* Stored data entries *
▶

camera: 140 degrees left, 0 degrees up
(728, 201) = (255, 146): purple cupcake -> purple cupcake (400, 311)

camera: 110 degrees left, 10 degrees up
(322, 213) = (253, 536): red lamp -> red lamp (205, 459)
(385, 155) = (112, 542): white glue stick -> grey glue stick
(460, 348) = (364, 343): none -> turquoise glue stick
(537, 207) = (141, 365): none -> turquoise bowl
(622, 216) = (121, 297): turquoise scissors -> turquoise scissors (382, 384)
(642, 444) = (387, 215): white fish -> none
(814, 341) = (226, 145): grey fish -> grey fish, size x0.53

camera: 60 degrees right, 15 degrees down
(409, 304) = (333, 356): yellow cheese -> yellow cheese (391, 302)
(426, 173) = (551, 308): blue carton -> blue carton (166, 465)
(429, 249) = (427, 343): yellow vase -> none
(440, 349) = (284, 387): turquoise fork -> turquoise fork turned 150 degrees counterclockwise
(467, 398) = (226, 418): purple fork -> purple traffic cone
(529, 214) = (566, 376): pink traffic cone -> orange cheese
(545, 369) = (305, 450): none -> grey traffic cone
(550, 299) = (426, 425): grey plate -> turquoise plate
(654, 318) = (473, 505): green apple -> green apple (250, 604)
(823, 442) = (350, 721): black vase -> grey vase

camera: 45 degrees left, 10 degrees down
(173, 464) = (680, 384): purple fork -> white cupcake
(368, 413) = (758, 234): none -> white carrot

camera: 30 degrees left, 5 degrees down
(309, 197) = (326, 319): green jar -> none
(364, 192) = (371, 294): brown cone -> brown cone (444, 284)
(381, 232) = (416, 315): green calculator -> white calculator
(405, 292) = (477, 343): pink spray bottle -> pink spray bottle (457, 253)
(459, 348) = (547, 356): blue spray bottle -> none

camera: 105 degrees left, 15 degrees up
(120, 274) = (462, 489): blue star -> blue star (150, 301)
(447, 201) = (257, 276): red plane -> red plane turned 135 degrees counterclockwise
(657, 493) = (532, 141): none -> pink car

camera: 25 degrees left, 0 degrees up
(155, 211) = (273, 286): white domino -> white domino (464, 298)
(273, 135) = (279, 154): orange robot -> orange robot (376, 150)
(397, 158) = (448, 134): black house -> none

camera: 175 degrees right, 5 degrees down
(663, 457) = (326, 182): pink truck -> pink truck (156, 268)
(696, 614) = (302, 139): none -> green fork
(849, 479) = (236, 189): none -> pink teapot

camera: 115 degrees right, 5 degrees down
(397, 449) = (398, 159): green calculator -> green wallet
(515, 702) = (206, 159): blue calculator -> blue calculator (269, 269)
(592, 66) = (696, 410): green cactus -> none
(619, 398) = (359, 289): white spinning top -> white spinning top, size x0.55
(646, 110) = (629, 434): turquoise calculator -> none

◀

* Assigned task *
Reproduce verbatim the lines above, from the line with "(823, 442) = (350, 721): black" through the line with "camera: 105 degrees left, 15 degrees up".

* Worked solution *
(823, 442) = (350, 721): black vase -> grey vase

camera: 45 degrees left, 10 degrees down
(173, 464) = (680, 384): purple fork -> white cupcake
(368, 413) = (758, 234): none -> white carrot

camera: 30 degrees left, 5 degrees down
(309, 197) = (326, 319): green jar -> none
(364, 192) = (371, 294): brown cone -> brown cone (444, 284)
(381, 232) = (416, 315): green calculator -> white calculator
(405, 292) = (477, 343): pink spray bottle -> pink spray bottle (457, 253)
(459, 348) = (547, 356): blue spray bottle -> none

camera: 105 degrees left, 15 degrees up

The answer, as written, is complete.